---------- Records

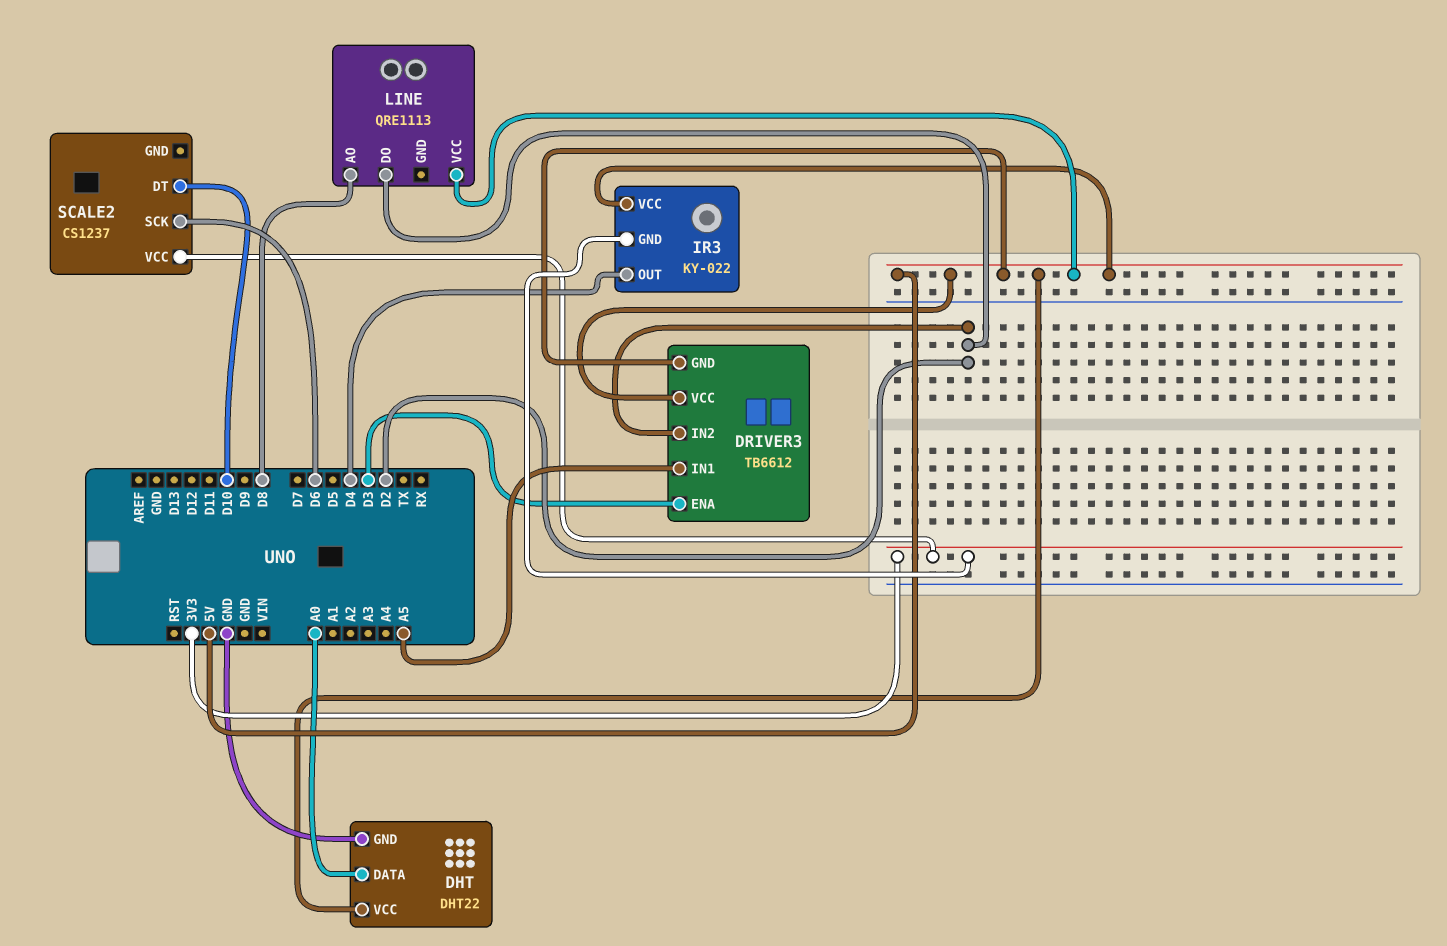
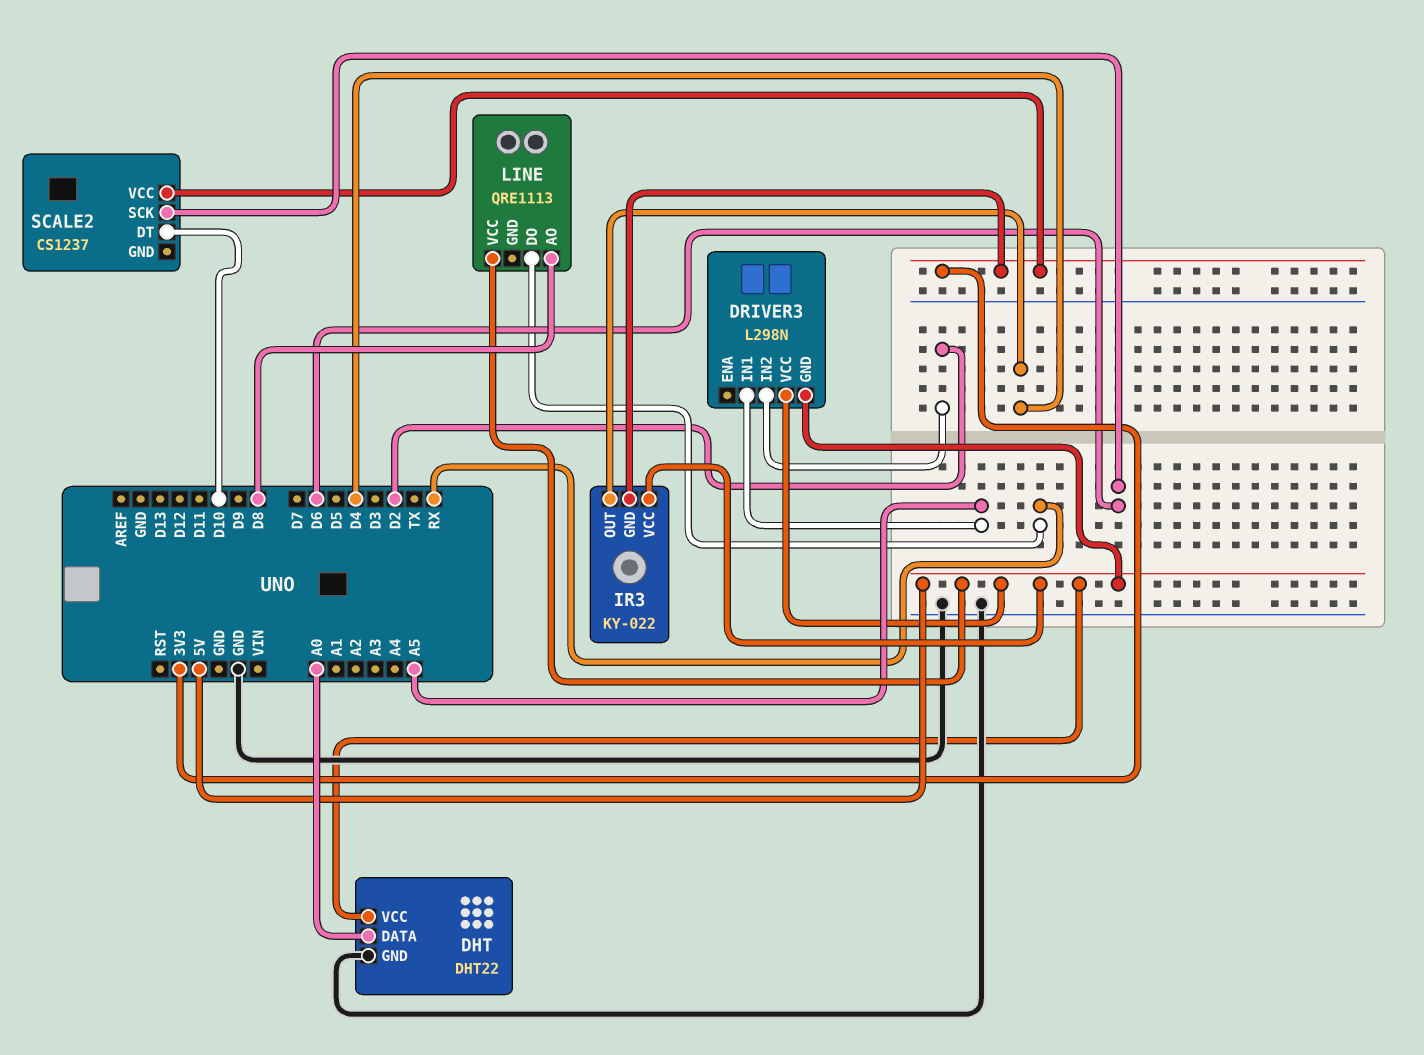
DRIVER3: TB6612 -> L298N
DRIVER3 pin ENA: D3 -> none
LINE pin DO: D2 -> RX

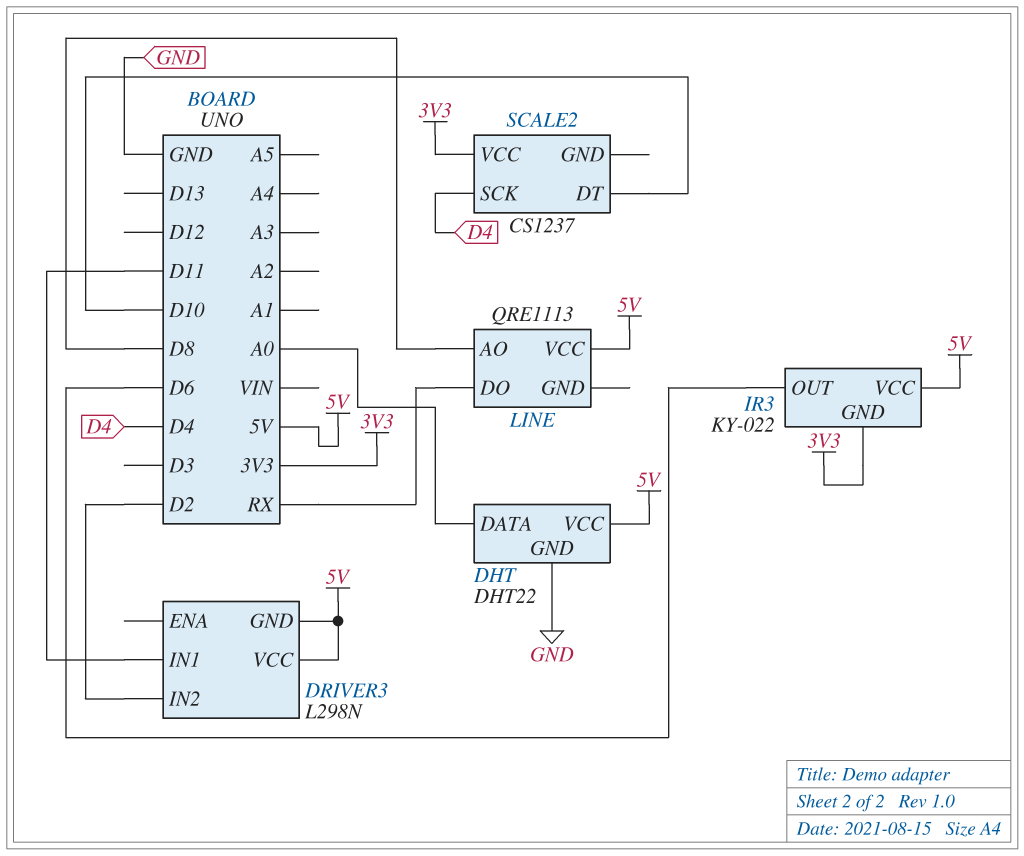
DRIVER3 pin IN1: A5 -> D11
IR3 pin OUT: D4 -> D6
SCALE2 pin SCK: D6 -> D4

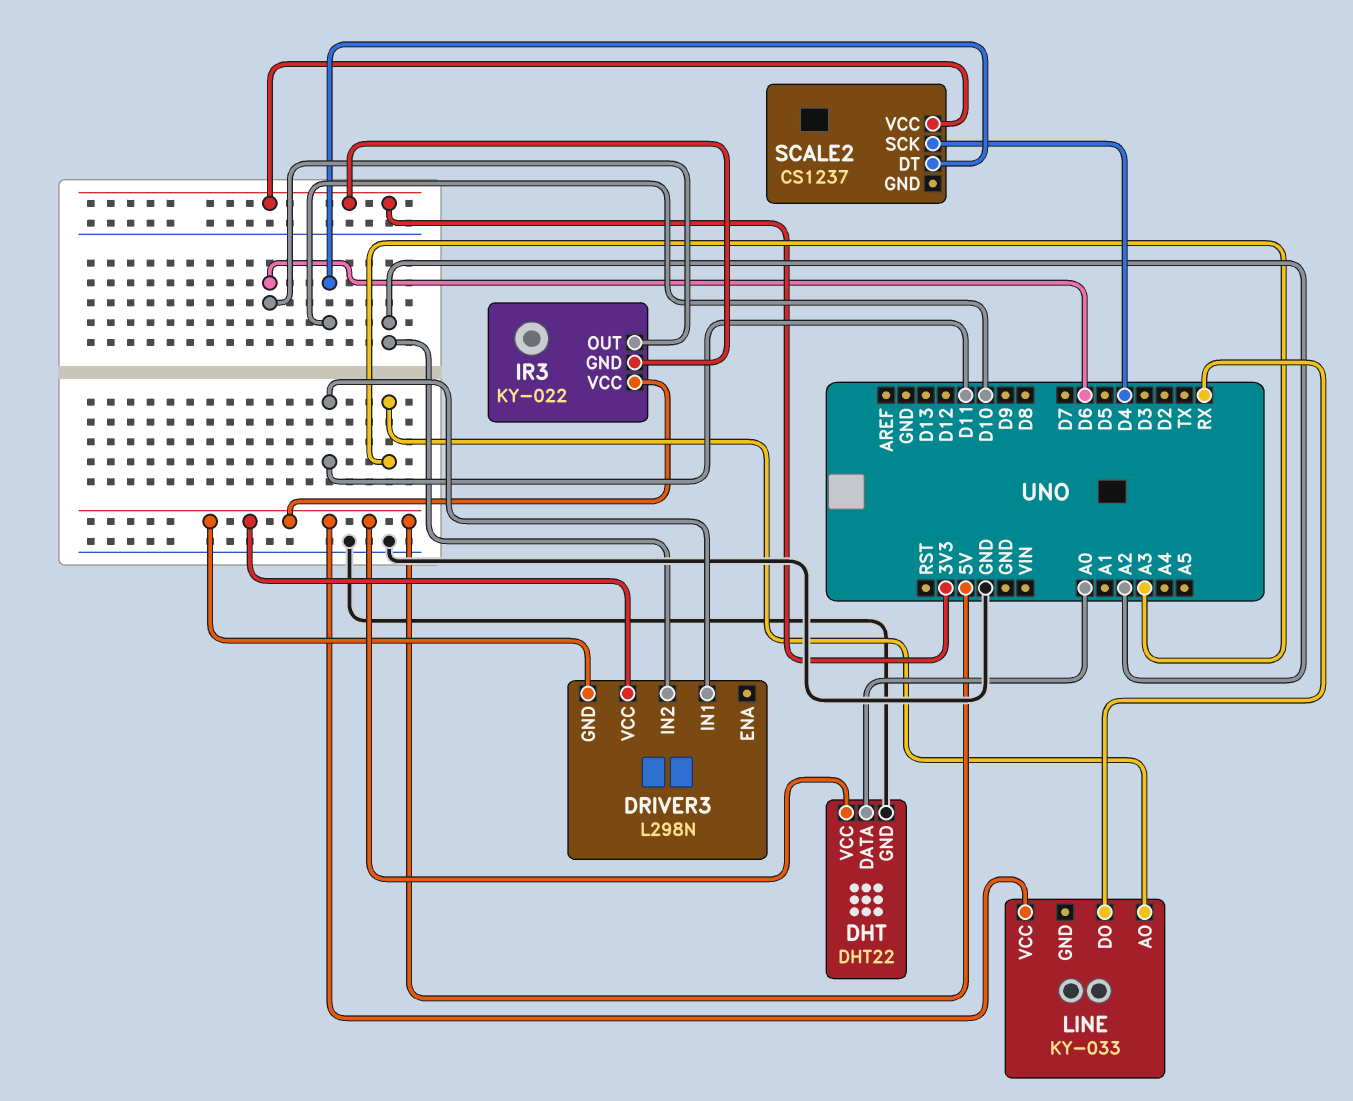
DRIVER3 pin IN2: D2 -> A2
LINE: QRE1113 -> KY-033
LINE pin AO: D8 -> A3

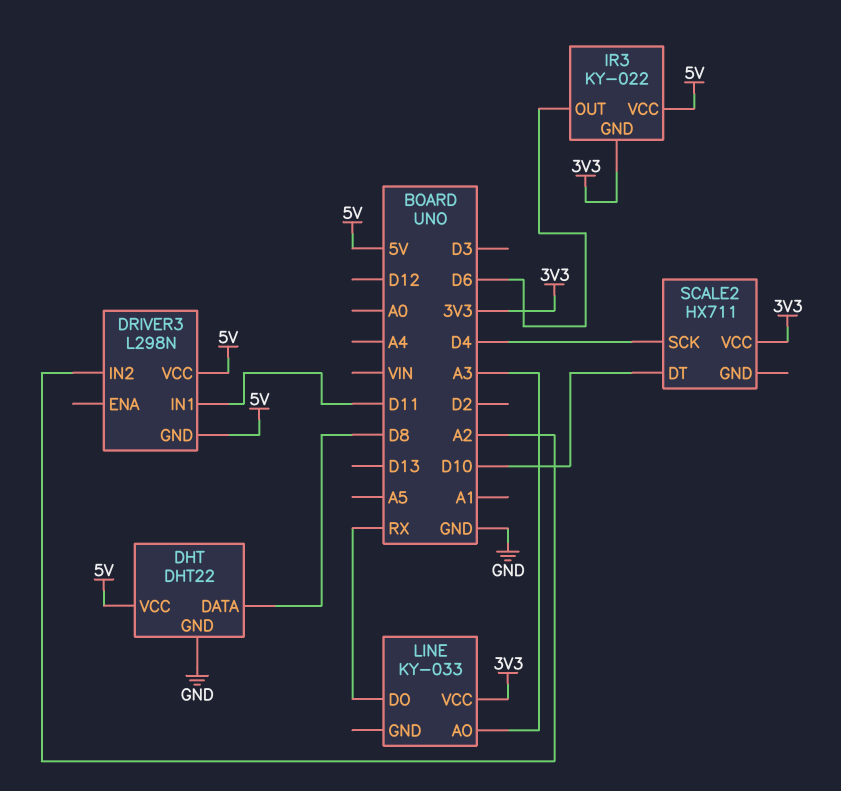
DHT pin DATA: A0 -> D8
LINE pin VCC: 5V -> 3V3
SCALE2: CS1237 -> HX711

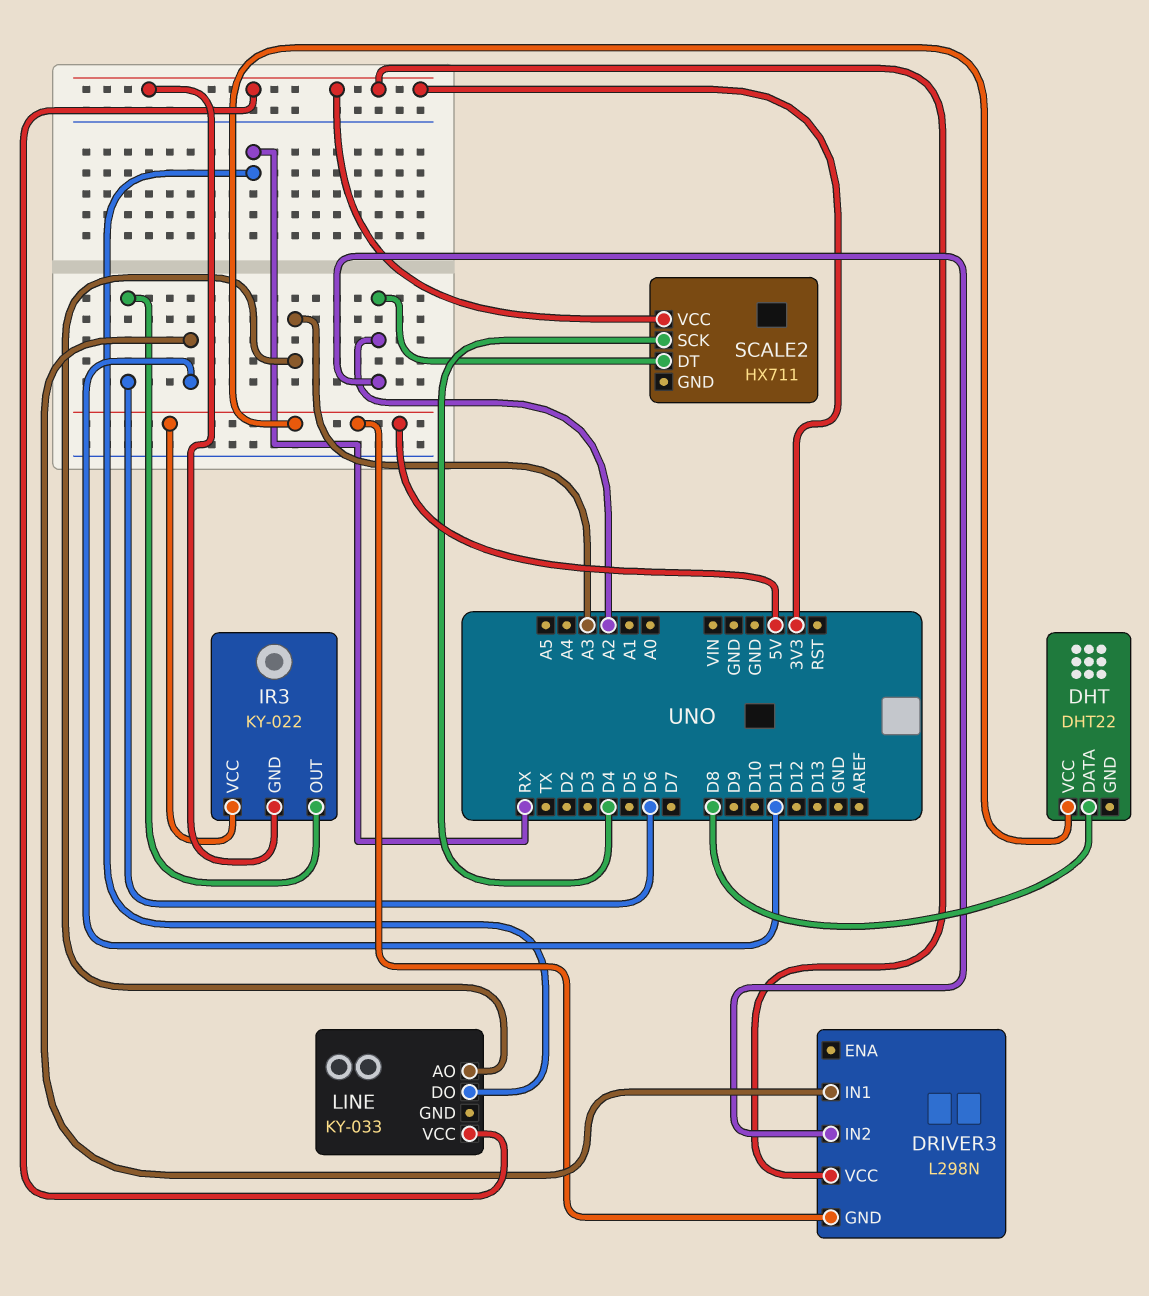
DHT pin GND: GND -> none
DRIVER3 pin VCC: 5V -> 3V3
SCALE2 pin DT: D10 -> A2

--------------------

> [What is expected]
Only the lines from the one containing "SCALE2: CS1237 -> HX711" to the end of the listing belong in the answer, exactly as they stand and with no pictures.

> [Your response]
SCALE2: CS1237 -> HX711

DHT pin GND: GND -> none
DRIVER3 pin VCC: 5V -> 3V3
SCALE2 pin DT: D10 -> A2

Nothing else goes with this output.